PROBLEM STATEMENT — Give all of the listing again word for word, with images excluded.

DATA SEGMENT —
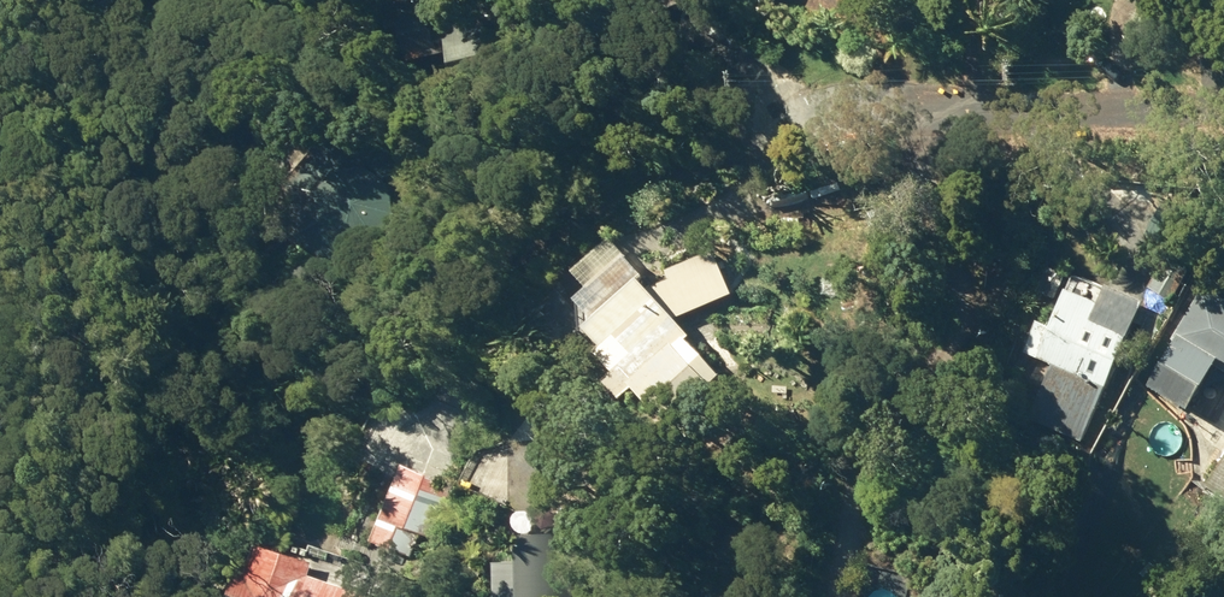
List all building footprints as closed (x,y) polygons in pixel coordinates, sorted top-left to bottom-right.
[(449,58),(459,99),(500,88),(485,32),(437,44),(431,13),(400,19),(409,67),(449,58)] [(292,249),(337,284),(393,276),(427,231),(417,179),(373,153),(325,159),(288,197),(292,249)] [(631,386),(671,430),(712,393),(675,352),(690,340),(673,322),(733,299),(713,254),(662,274),(666,282),(645,293),(638,285),(581,333),(597,351),(592,357),(624,392),(631,386)] [(1216,297),(1204,291),(1174,340),(1177,342),(1147,393),(1188,417),(1216,370),(1223,375),(1223,282),(1216,297)] [(1030,422),(1083,446),(1147,307),(1107,290),(1098,308),(1066,294),(1050,331),(1038,324),(1026,355),(1054,367),(1030,422)] [(824,369),(838,369),(838,349),(825,349),(824,369)] [(371,543),(420,565),(453,489),(404,467),(371,543)] [(367,596),(309,582),(312,567),(270,556),(264,575),(240,570),(233,596),(367,596)]
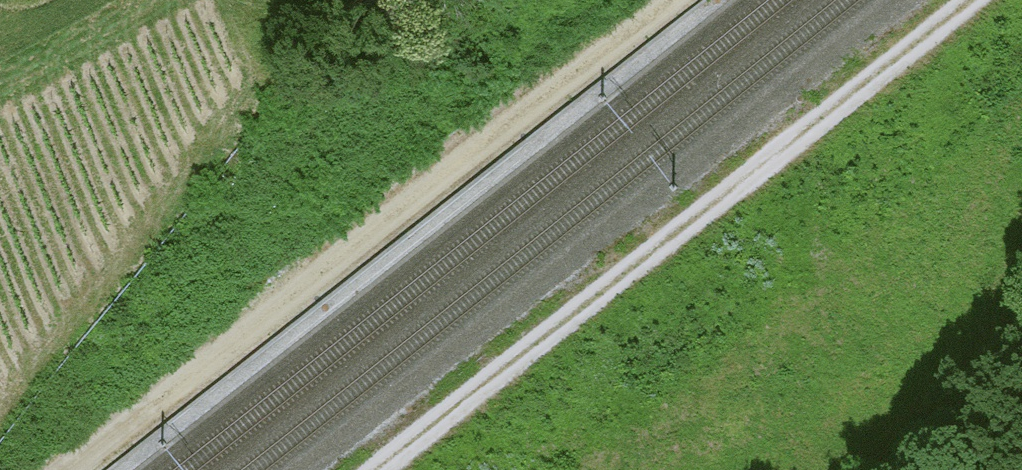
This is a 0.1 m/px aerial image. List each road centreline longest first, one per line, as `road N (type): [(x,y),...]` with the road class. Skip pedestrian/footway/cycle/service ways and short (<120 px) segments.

RESULT FOR THIS EXERCISE —
List all building footprints as closed (x,y) polygons in pixel coordinates, sorted top-left to bottom-right.
[(449,58),(459,99),(500,88),(485,32),(437,44),(431,13),(400,19),(409,67),(449,58)] [(292,249),(337,284),(393,276),(427,231),(417,179),(373,153),(325,159),(288,197),(292,249)] [(631,386),(671,430),(712,393),(675,352),(690,340),(673,322),(733,299),(713,254),(662,274),(666,282),(645,293),(638,285),(581,333),(597,351),(592,357),(624,392),(631,386)] [(1216,297),(1204,291),(1174,340),(1177,342),(1147,393),(1188,417),(1216,370),(1223,375),(1223,282),(1216,297)] [(1030,422),(1083,446),(1147,307),(1107,290),(1098,308),(1066,294),(1050,331),(1038,324),(1026,355),(1054,367),(1030,422)] [(824,369),(838,369),(838,349),(825,349),(824,369)] [(371,543),(420,565),(453,489),(404,467),(371,543)] [(367,596),(309,582),(312,567),(270,556),(264,575),(240,570),(233,596),(367,596)]
This is a 0.1 m/px aerial image. List each road centreline longest first, one per line, as `road N (type): [(x,y),...]` with the road class. Skip pedestrian/footway/cycle/service ways and short (<120 px) segments.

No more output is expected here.